* start *
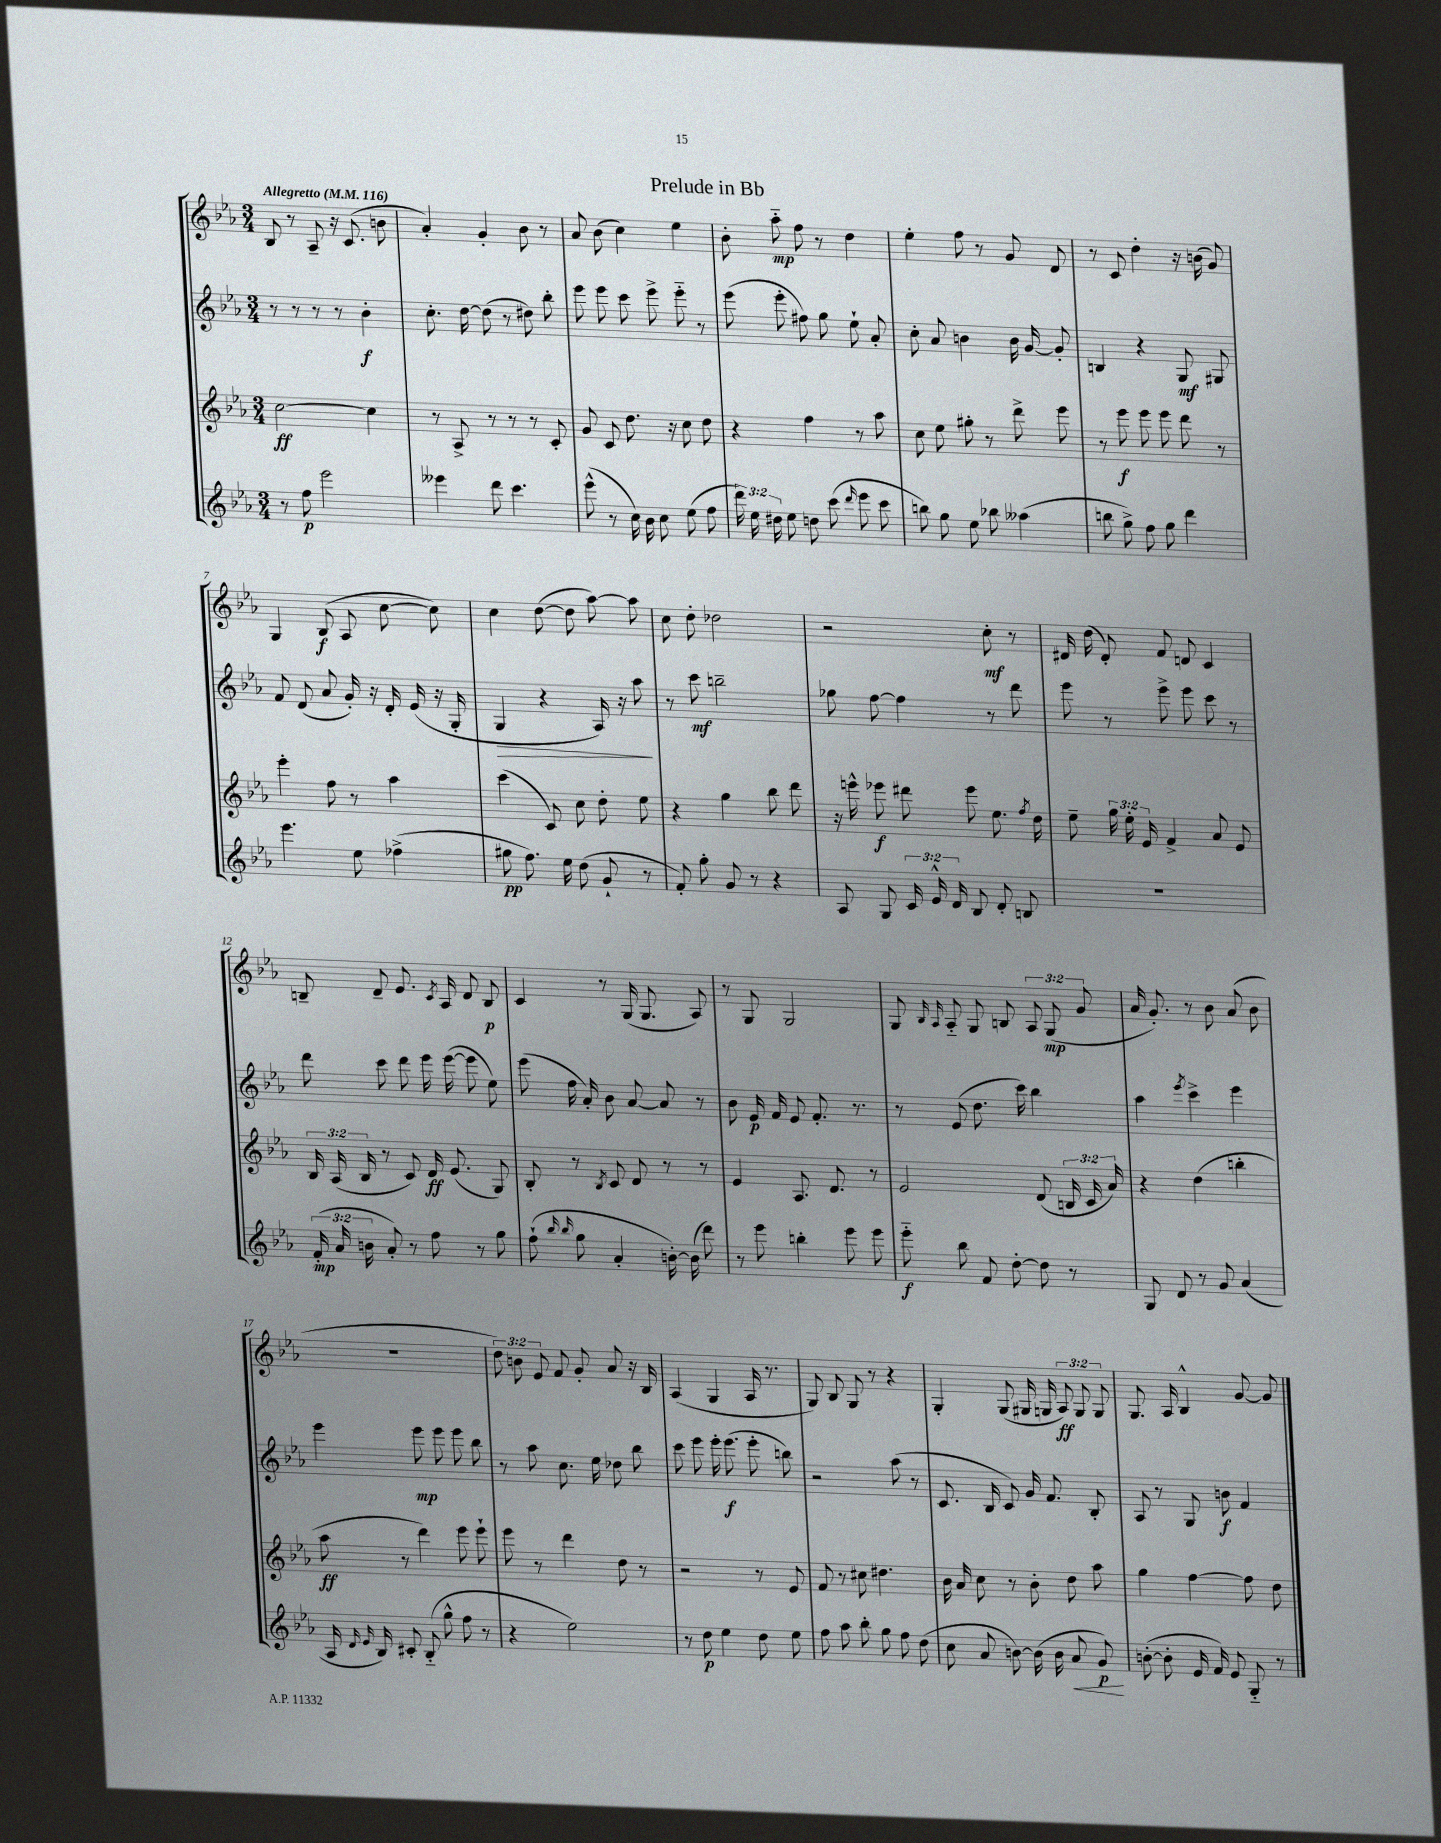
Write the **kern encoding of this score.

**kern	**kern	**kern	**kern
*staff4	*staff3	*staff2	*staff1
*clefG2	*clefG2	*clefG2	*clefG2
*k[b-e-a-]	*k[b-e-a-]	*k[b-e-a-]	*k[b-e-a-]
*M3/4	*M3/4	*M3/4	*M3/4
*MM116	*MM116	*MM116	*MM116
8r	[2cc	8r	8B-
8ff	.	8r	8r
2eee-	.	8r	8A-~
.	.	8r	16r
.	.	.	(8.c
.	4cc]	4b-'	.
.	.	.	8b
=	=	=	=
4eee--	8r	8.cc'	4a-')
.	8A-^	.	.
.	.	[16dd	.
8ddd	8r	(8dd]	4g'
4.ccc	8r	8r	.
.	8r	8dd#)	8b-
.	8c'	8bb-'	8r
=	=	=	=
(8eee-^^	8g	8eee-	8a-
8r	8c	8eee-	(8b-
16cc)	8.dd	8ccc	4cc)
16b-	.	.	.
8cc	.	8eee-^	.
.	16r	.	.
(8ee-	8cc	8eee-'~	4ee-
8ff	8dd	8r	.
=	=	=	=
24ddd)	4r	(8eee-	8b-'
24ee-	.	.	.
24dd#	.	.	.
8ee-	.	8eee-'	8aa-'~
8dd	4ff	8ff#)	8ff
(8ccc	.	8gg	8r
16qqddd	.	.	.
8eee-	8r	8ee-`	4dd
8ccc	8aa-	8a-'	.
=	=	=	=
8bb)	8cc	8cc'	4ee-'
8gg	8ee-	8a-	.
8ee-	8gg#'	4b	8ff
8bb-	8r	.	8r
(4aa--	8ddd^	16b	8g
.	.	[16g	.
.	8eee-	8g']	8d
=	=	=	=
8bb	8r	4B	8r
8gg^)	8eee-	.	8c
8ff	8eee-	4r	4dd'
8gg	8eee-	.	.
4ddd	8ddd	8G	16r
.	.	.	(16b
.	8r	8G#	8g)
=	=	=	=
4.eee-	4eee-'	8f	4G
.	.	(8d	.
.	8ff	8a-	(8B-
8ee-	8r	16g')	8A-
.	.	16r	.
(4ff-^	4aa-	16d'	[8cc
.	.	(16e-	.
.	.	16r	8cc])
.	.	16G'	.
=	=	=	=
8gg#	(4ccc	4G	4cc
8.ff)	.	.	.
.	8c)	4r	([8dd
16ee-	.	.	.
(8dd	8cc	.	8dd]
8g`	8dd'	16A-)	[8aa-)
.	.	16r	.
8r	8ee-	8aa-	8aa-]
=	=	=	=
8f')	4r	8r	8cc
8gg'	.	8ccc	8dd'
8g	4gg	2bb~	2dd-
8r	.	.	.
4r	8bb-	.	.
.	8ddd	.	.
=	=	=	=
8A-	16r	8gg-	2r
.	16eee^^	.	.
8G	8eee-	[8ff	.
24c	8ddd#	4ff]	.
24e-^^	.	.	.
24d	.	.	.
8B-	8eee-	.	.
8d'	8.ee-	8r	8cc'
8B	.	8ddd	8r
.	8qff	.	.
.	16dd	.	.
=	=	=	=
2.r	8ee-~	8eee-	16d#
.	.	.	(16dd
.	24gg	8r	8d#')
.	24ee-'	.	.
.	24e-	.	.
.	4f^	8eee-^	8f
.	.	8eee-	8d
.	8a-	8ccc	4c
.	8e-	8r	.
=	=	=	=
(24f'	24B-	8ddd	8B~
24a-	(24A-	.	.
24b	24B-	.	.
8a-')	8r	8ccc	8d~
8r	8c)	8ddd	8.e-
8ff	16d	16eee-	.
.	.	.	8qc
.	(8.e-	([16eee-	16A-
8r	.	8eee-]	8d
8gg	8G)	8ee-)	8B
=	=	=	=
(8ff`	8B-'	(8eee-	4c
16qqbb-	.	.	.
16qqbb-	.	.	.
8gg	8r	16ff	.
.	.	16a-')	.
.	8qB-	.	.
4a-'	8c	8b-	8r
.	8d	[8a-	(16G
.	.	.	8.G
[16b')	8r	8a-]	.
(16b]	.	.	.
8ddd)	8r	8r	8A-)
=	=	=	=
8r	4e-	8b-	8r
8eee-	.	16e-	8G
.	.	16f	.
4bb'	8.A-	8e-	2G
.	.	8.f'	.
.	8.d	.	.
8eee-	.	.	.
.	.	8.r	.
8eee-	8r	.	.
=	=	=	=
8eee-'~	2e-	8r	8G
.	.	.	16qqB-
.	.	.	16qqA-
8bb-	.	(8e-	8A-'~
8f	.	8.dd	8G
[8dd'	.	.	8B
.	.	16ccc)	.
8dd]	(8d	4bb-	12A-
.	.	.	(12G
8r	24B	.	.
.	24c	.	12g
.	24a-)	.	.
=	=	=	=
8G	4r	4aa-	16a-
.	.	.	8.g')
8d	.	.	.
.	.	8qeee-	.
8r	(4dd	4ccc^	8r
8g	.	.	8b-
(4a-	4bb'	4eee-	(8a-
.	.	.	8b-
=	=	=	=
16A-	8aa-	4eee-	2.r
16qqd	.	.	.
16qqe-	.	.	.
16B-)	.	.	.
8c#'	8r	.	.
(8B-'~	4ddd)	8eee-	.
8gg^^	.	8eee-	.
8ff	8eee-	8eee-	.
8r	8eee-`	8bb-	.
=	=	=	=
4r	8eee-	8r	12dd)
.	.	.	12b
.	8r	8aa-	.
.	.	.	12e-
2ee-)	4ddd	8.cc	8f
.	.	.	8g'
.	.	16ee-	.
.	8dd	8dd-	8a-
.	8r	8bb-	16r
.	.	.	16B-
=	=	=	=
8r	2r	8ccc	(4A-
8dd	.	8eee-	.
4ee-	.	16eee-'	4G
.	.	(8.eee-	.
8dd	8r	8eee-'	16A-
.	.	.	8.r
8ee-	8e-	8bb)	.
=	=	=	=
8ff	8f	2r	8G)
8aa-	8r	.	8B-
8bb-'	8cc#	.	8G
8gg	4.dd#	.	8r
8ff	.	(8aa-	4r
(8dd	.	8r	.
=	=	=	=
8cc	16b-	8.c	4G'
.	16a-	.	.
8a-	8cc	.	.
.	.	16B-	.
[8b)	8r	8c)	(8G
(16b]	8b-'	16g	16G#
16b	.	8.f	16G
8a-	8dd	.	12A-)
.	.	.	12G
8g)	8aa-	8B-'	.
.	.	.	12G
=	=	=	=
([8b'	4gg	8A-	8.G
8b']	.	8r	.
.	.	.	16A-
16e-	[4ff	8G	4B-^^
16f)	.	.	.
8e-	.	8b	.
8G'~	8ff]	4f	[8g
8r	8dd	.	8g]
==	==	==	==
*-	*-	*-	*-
* end *
WHAT THE EXERCISE ASKS: Return each line in the entries above that contains the string "kern". Case counts.

SOLUTION:
Write the **kern encoding of this score.
**kern	**kern	**kern	**kern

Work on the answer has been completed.